(Version difference data)

──────

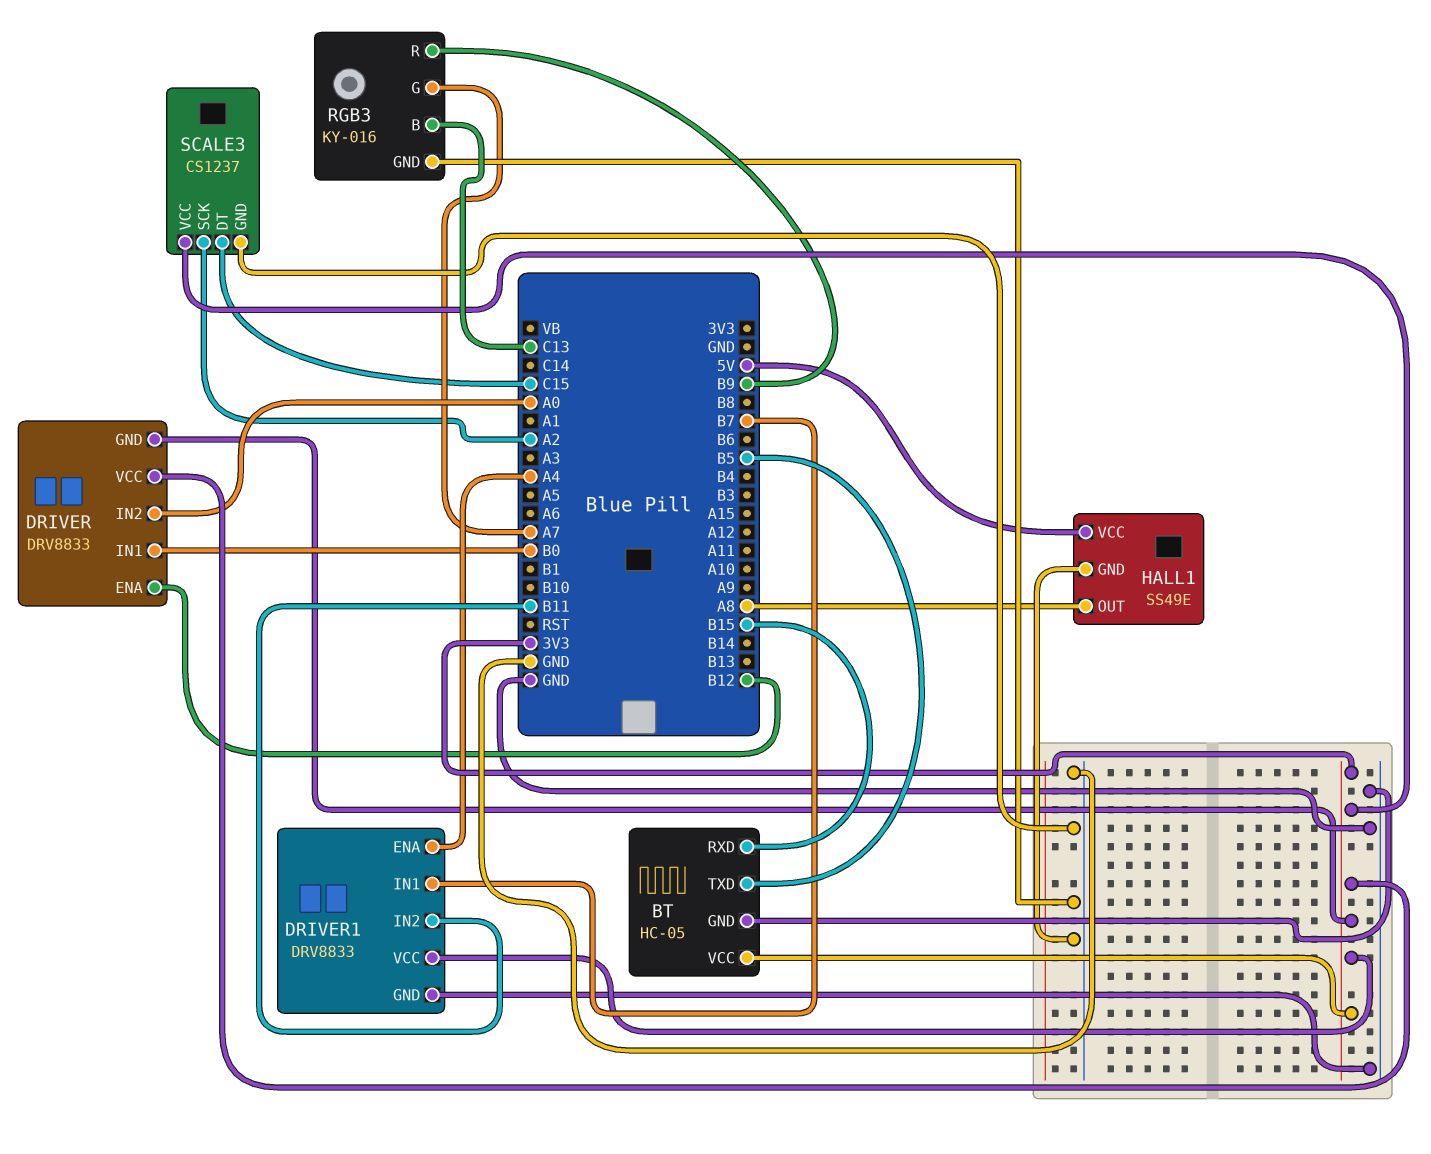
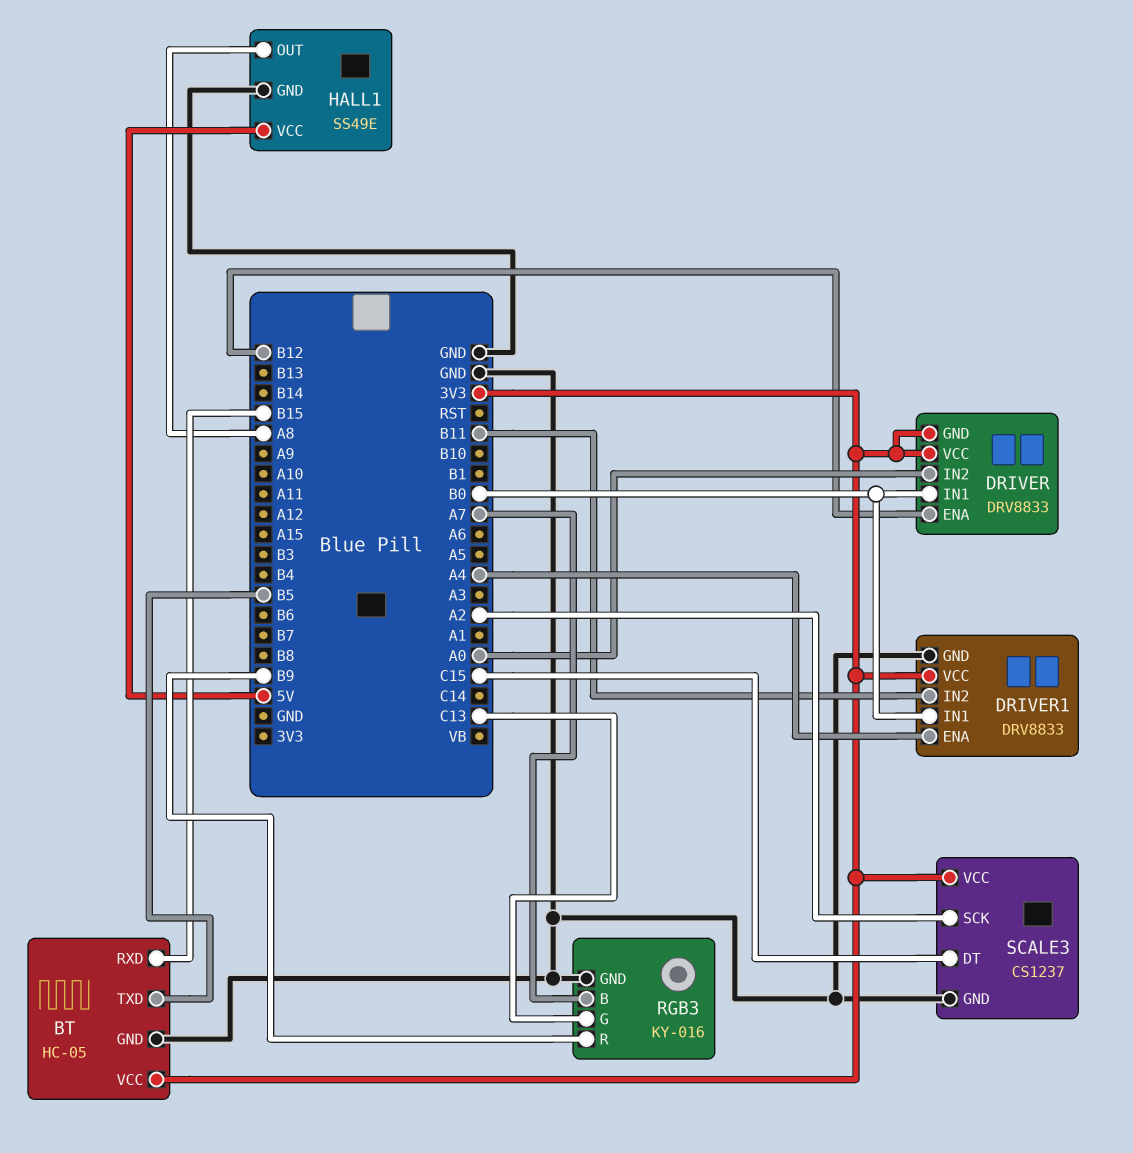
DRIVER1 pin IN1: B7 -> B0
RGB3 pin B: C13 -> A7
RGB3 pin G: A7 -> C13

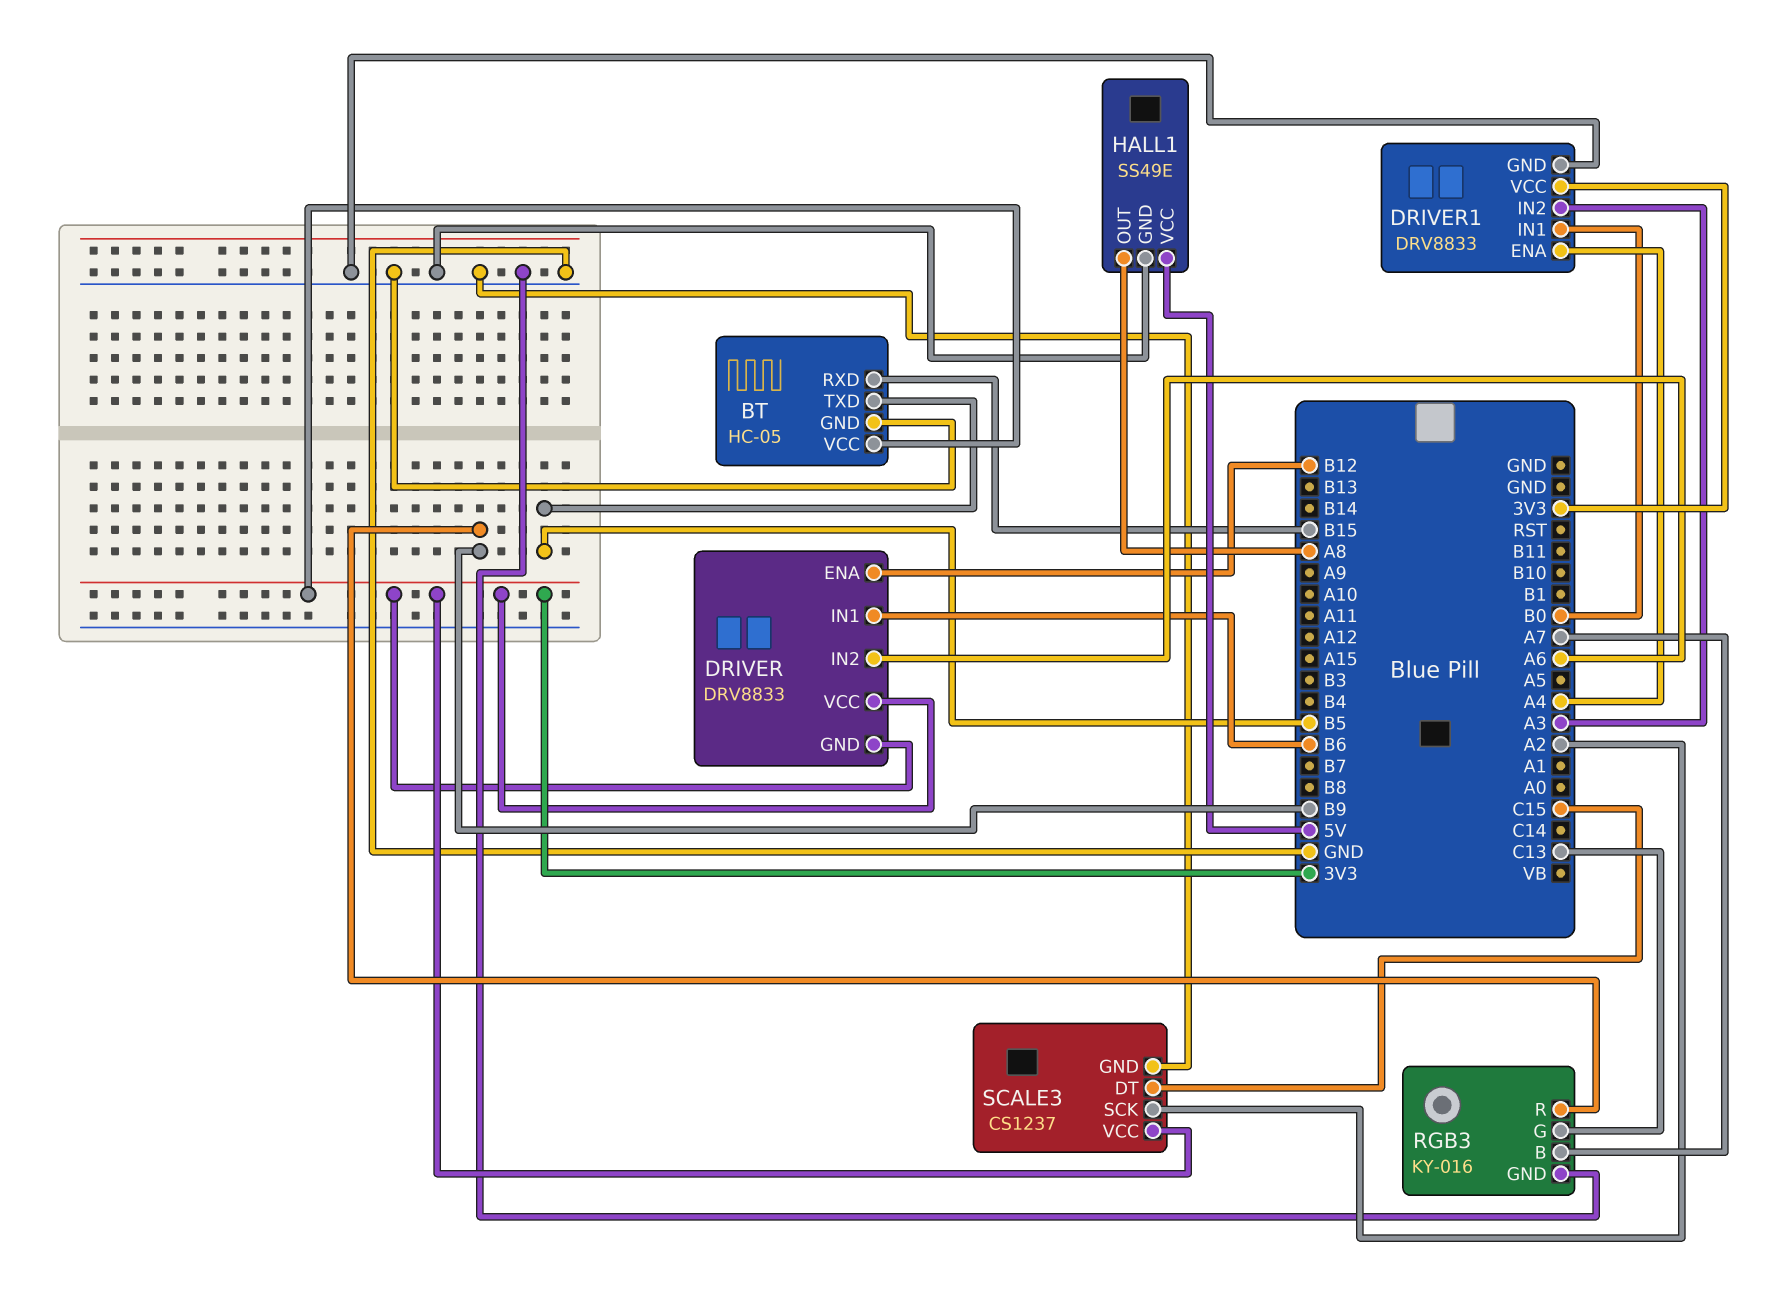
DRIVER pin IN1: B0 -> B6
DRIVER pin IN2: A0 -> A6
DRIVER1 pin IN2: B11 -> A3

──────

_What this task involves_
Copy the lines exactly. Start at the line with "RGB3 pin G: A7 -> C13", end at the last line above, include both, and omit all pictures.

_Output for this task_
RGB3 pin G: A7 -> C13

DRIVER pin IN1: B0 -> B6
DRIVER pin IN2: A0 -> A6
DRIVER1 pin IN2: B11 -> A3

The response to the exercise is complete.